*Task prompt:* Please set down every line of the records below exactly, without the pictures.

Segment Start: Data shown

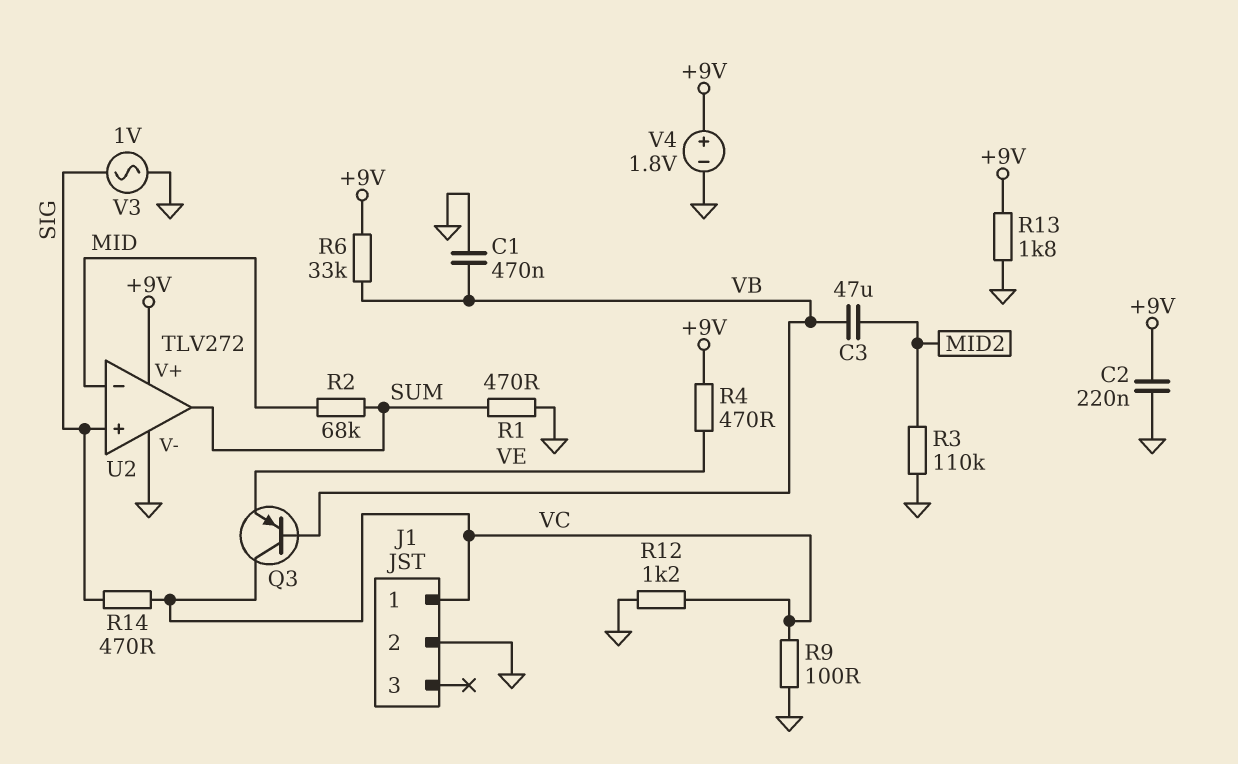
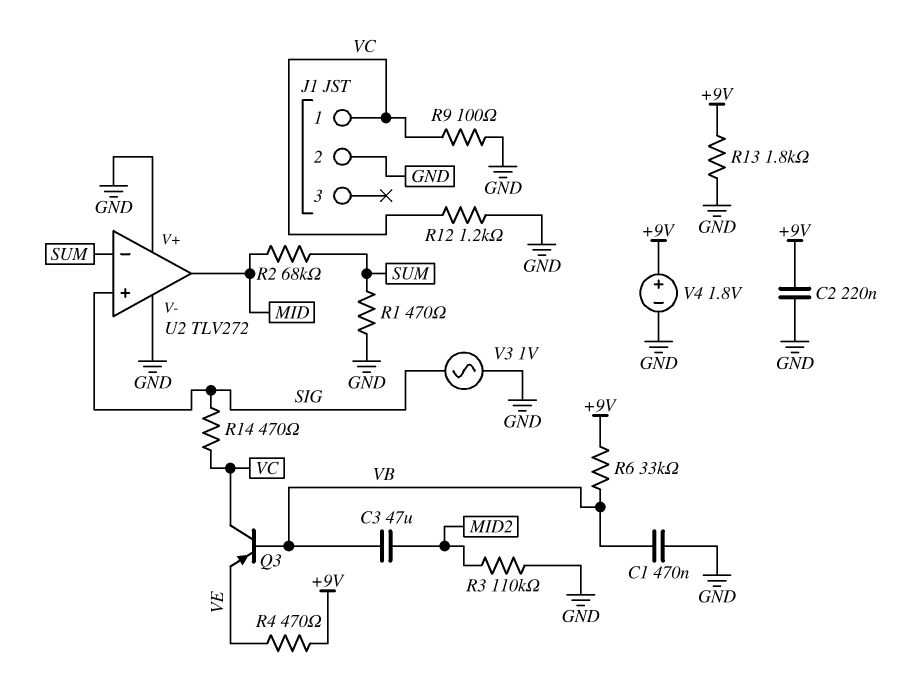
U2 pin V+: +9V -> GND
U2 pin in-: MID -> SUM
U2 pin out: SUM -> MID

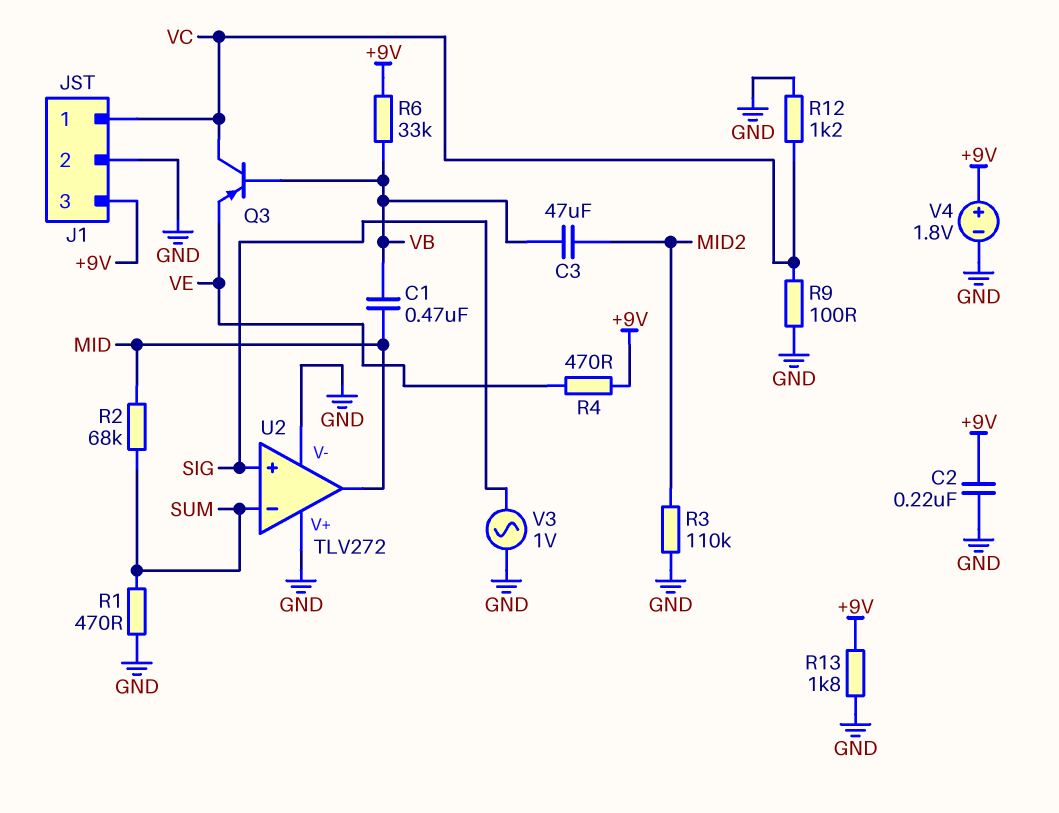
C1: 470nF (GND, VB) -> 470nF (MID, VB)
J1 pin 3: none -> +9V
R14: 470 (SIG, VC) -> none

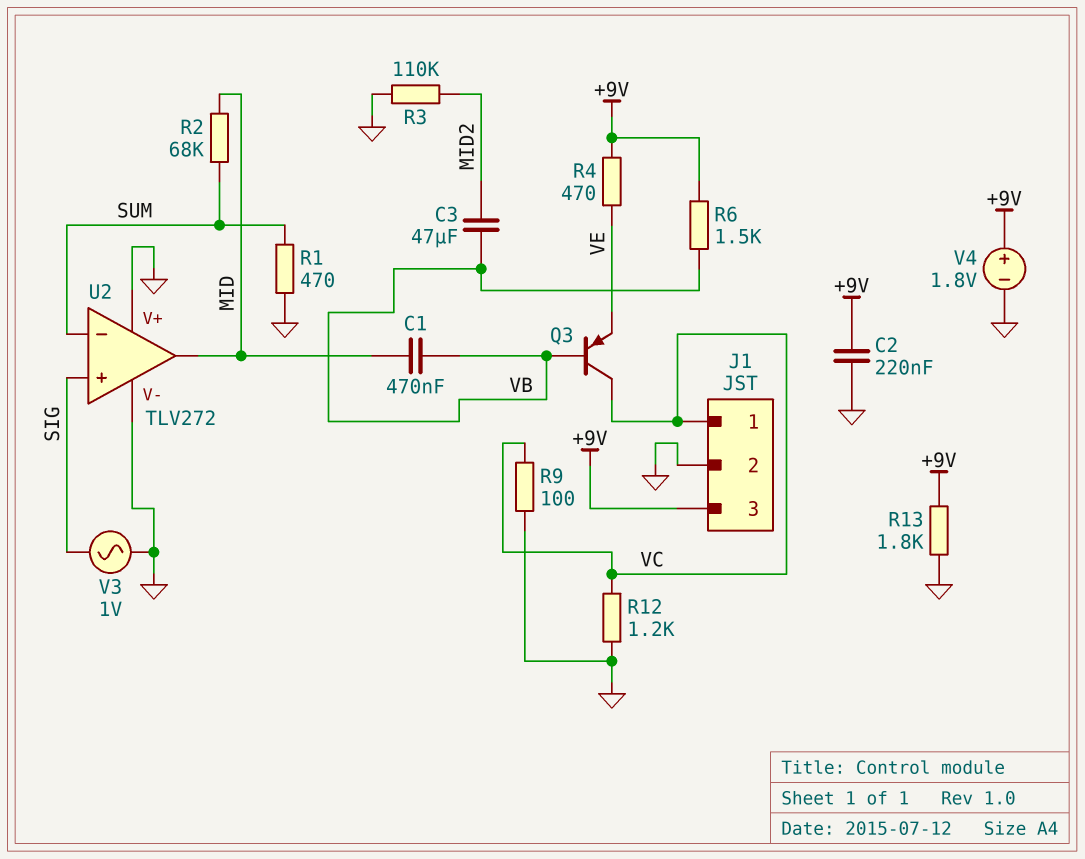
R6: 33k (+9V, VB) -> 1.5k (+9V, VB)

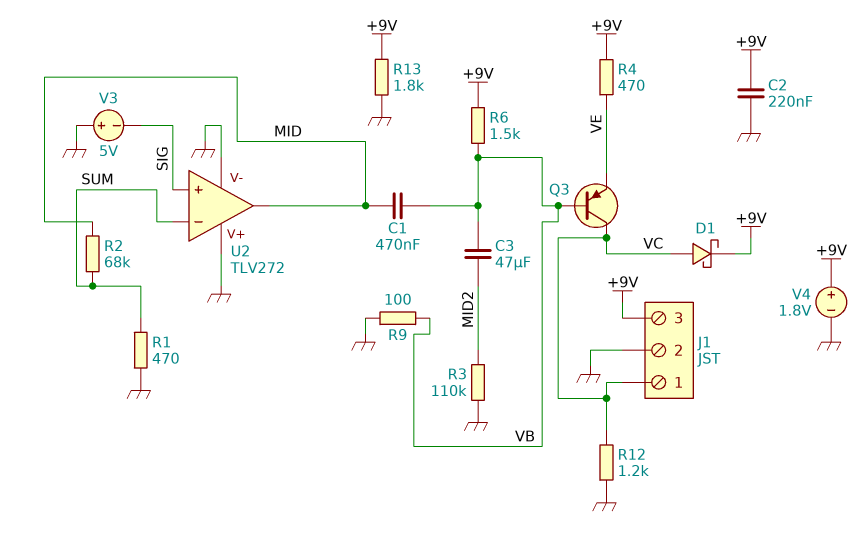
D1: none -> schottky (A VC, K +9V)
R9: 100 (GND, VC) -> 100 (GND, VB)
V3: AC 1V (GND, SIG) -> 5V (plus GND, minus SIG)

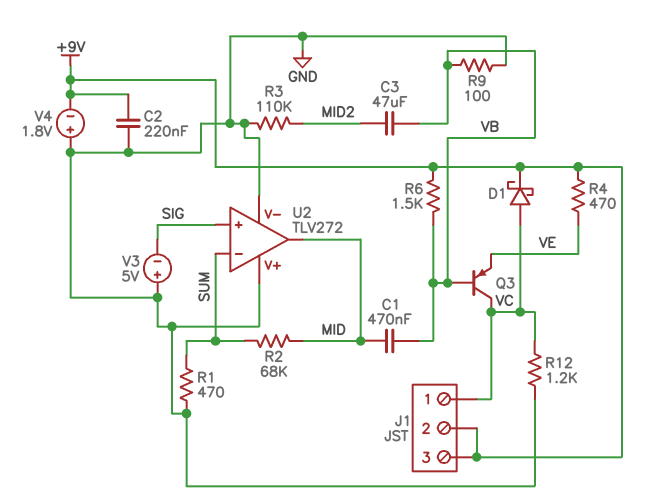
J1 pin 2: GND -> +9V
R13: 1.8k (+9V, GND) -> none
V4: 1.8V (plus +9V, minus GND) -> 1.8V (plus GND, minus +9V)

Segment End: Data shown

*Answer box:*
U2 pin V+: +9V -> GND
U2 pin in-: MID -> SUM
U2 pin out: SUM -> MID

C1: 470nF (GND, VB) -> 470nF (MID, VB)
J1 pin 3: none -> +9V
R14: 470 (SIG, VC) -> none

R6: 33k (+9V, VB) -> 1.5k (+9V, VB)

D1: none -> schottky (A VC, K +9V)
R9: 100 (GND, VC) -> 100 (GND, VB)
V3: AC 1V (GND, SIG) -> 5V (plus GND, minus SIG)

J1 pin 2: GND -> +9V
R13: 1.8k (+9V, GND) -> none
V4: 1.8V (plus +9V, minus GND) -> 1.8V (plus GND, minus +9V)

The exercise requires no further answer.